■ **Task**: Return all lines in the material below that contain "hammer".

(Task data)

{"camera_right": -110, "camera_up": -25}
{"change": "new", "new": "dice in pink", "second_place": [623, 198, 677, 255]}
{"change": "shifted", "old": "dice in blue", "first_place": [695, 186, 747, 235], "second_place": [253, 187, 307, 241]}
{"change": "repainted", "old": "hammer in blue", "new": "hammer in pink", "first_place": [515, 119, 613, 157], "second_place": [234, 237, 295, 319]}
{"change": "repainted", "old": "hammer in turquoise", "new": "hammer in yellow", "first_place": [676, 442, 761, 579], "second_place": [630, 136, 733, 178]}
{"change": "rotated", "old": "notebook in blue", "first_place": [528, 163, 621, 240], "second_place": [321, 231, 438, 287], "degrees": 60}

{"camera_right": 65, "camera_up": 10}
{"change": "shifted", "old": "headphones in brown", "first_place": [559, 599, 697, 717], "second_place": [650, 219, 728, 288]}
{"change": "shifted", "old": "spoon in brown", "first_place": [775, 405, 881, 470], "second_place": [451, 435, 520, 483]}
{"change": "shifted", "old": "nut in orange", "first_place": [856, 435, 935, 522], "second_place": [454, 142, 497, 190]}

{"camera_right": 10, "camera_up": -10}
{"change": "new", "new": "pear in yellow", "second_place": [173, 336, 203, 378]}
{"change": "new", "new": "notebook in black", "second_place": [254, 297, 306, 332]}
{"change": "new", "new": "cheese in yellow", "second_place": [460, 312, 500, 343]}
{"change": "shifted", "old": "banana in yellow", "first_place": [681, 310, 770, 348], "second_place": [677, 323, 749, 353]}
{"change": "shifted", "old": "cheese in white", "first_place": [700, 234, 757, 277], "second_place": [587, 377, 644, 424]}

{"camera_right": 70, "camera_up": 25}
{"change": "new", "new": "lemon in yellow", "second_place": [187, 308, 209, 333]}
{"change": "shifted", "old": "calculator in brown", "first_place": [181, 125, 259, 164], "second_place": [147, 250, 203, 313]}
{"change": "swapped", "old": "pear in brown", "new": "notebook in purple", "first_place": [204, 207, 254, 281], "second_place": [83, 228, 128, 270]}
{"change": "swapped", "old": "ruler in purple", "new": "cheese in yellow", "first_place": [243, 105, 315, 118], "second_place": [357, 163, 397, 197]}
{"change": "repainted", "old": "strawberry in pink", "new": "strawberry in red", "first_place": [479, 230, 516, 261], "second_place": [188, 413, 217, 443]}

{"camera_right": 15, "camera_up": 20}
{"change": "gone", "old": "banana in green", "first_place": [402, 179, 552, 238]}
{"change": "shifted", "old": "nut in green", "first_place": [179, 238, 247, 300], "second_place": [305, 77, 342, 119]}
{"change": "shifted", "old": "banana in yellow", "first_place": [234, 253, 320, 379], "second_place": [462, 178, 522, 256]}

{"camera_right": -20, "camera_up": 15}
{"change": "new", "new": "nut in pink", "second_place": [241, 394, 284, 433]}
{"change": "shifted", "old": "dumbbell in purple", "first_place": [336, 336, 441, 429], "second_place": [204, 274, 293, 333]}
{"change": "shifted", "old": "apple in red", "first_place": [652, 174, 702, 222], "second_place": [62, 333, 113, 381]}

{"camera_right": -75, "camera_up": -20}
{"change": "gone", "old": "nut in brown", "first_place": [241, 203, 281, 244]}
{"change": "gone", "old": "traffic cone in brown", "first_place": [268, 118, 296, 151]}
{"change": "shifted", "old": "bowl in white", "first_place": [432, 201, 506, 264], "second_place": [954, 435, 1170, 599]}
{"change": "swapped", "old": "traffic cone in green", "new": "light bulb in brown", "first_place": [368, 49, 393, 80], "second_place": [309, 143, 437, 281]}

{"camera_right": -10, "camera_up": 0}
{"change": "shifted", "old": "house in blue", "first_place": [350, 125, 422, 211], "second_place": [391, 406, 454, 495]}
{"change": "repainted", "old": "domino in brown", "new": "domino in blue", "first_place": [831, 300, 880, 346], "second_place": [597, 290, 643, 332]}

(End Task data)

■ **Your response**:
{"change": "repainted", "old": "hammer in blue", "new": "hammer in pink", "first_place": [515, 119, 613, 157], "second_place": [234, 237, 295, 319]}
{"change": "repainted", "old": "hammer in turquoise", "new": "hammer in yellow", "first_place": [676, 442, 761, 579], "second_place": [630, 136, 733, 178]}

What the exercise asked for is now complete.